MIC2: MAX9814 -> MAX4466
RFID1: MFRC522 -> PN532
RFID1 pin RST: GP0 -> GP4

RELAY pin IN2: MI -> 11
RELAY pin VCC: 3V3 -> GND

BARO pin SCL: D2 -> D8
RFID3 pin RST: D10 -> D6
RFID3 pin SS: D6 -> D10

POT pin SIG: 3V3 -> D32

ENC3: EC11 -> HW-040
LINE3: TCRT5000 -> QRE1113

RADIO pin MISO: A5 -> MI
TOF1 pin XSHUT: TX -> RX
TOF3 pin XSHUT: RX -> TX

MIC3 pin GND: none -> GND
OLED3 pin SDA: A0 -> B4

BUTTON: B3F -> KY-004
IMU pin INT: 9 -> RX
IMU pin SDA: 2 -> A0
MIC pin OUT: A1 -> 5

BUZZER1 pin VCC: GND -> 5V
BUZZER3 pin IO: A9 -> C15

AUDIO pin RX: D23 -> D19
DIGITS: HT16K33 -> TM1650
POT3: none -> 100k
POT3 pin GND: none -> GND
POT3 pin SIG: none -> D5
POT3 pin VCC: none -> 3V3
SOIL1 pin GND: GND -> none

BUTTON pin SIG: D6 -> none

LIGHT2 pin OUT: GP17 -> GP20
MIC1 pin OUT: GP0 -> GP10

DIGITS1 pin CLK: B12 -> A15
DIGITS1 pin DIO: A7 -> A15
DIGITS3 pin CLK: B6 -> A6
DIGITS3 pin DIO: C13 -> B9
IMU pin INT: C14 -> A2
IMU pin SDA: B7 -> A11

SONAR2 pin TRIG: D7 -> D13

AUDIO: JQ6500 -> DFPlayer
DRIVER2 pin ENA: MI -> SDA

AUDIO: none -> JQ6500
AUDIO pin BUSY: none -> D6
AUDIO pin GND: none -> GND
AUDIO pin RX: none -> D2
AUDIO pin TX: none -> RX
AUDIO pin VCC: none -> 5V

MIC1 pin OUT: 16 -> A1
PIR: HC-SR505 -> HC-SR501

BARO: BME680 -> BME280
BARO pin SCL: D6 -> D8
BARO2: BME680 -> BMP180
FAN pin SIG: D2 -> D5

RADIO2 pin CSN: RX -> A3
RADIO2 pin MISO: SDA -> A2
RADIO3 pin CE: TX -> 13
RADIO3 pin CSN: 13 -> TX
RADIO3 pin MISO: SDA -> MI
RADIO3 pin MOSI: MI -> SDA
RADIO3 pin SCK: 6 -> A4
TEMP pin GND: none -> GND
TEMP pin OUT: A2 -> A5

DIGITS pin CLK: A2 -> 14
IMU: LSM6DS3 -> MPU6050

══════════

• **WHAT YOU SHOULD DO**
Return the full data above, line for line.

• **RESPONSE BELOW**
MIC2: MAX9814 -> MAX4466
RFID1: MFRC522 -> PN532
RFID1 pin RST: GP0 -> GP4

RELAY pin IN2: MI -> 11
RELAY pin VCC: 3V3 -> GND

BARO pin SCL: D2 -> D8
RFID3 pin RST: D10 -> D6
RFID3 pin SS: D6 -> D10

POT pin SIG: 3V3 -> D32

ENC3: EC11 -> HW-040
LINE3: TCRT5000 -> QRE1113

RADIO pin MISO: A5 -> MI
TOF1 pin XSHUT: TX -> RX
TOF3 pin XSHUT: RX -> TX

MIC3 pin GND: none -> GND
OLED3 pin SDA: A0 -> B4

BUTTON: B3F -> KY-004
IMU pin INT: 9 -> RX
IMU pin SDA: 2 -> A0
MIC pin OUT: A1 -> 5

BUZZER1 pin VCC: GND -> 5V
BUZZER3 pin IO: A9 -> C15

AUDIO pin RX: D23 -> D19
DIGITS: HT16K33 -> TM1650
POT3: none -> 100k
POT3 pin GND: none -> GND
POT3 pin SIG: none -> D5
POT3 pin VCC: none -> 3V3
SOIL1 pin GND: GND -> none

BUTTON pin SIG: D6 -> none

LIGHT2 pin OUT: GP17 -> GP20
MIC1 pin OUT: GP0 -> GP10

DIGITS1 pin CLK: B12 -> A15
DIGITS1 pin DIO: A7 -> A15
DIGITS3 pin CLK: B6 -> A6
DIGITS3 pin DIO: C13 -> B9
IMU pin INT: C14 -> A2
IMU pin SDA: B7 -> A11

SONAR2 pin TRIG: D7 -> D13

AUDIO: JQ6500 -> DFPlayer
DRIVER2 pin ENA: MI -> SDA

AUDIO: none -> JQ6500
AUDIO pin BUSY: none -> D6
AUDIO pin GND: none -> GND
AUDIO pin RX: none -> D2
AUDIO pin TX: none -> RX
AUDIO pin VCC: none -> 5V

MIC1 pin OUT: 16 -> A1
PIR: HC-SR505 -> HC-SR501

BARO: BME680 -> BME280
BARO pin SCL: D6 -> D8
BARO2: BME680 -> BMP180
FAN pin SIG: D2 -> D5

RADIO2 pin CSN: RX -> A3
RADIO2 pin MISO: SDA -> A2
RADIO3 pin CE: TX -> 13
RADIO3 pin CSN: 13 -> TX
RADIO3 pin MISO: SDA -> MI
RADIO3 pin MOSI: MI -> SDA
RADIO3 pin SCK: 6 -> A4
TEMP pin GND: none -> GND
TEMP pin OUT: A2 -> A5

DIGITS pin CLK: A2 -> 14
IMU: LSM6DS3 -> MPU6050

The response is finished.